-- RECORDS FOR THIS EXERCISE follows --

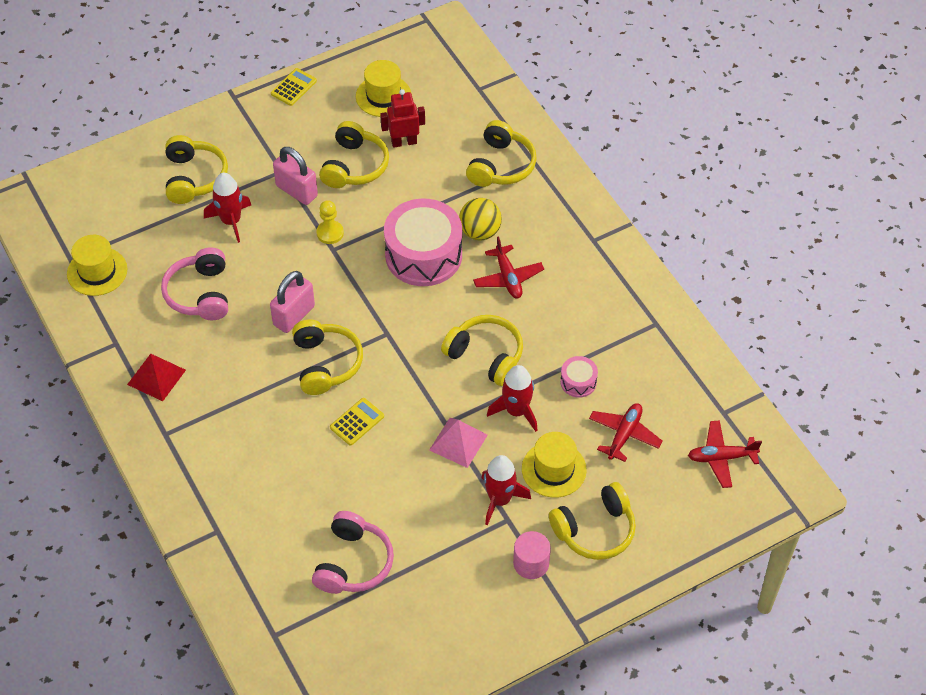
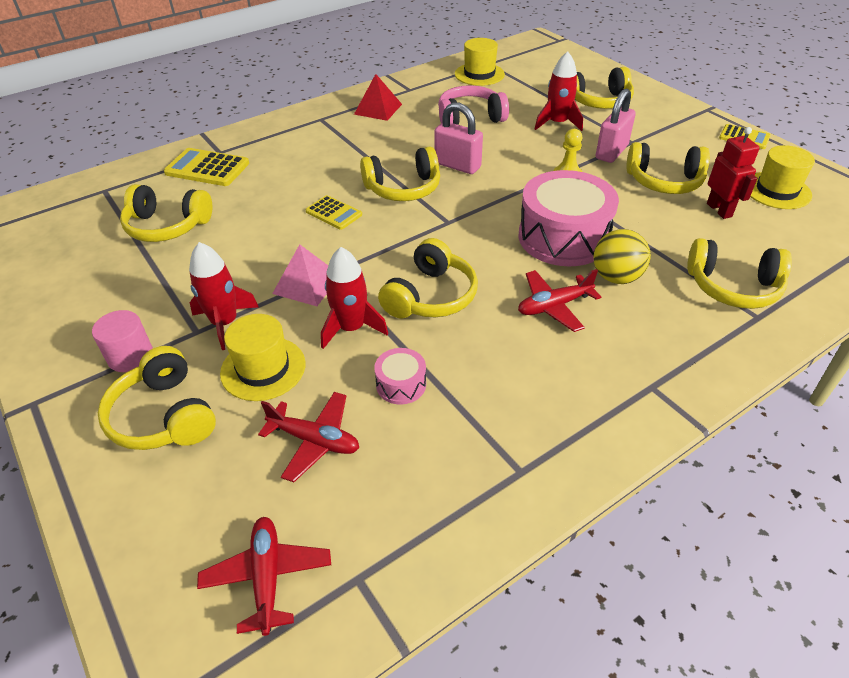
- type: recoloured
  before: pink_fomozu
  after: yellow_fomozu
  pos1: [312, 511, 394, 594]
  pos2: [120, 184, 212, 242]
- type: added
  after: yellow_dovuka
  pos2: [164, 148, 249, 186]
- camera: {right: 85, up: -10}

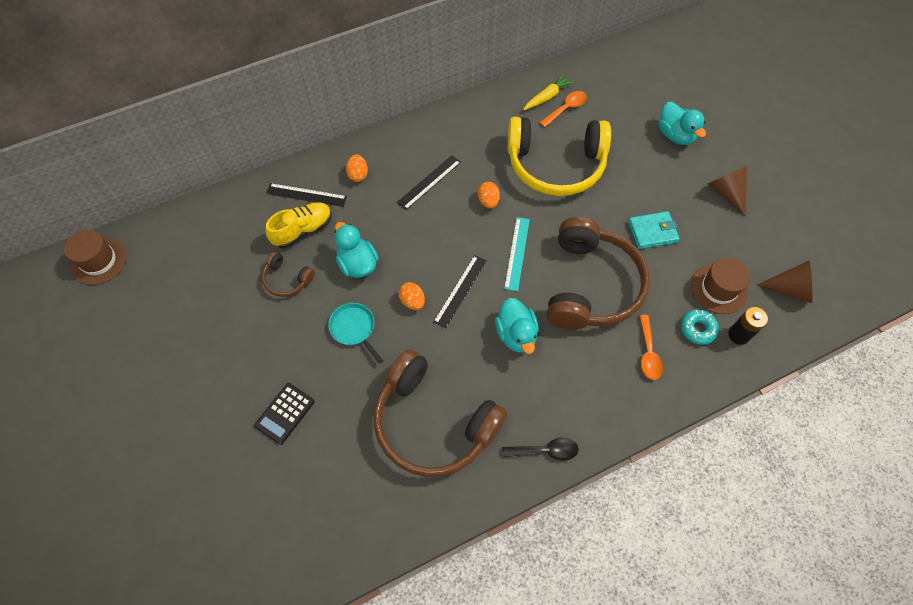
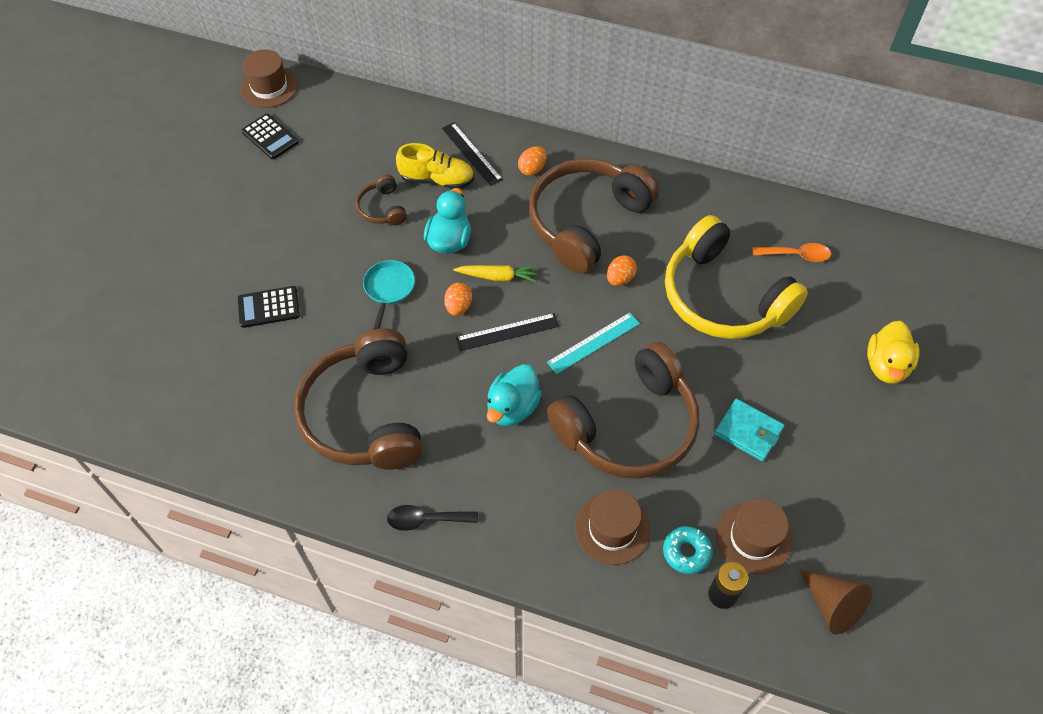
- type: moved
  before: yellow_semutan
  pos1: [523, 74, 574, 110]
  pos2: [453, 265, 538, 283]
- type: recoloured
  before:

-- RECORDS FOR THIS EXERCISE concluded --

Look through the data above for the word "after". Report each line where it occurs.

  after: yellow_fomozu
  after: yellow_dovuka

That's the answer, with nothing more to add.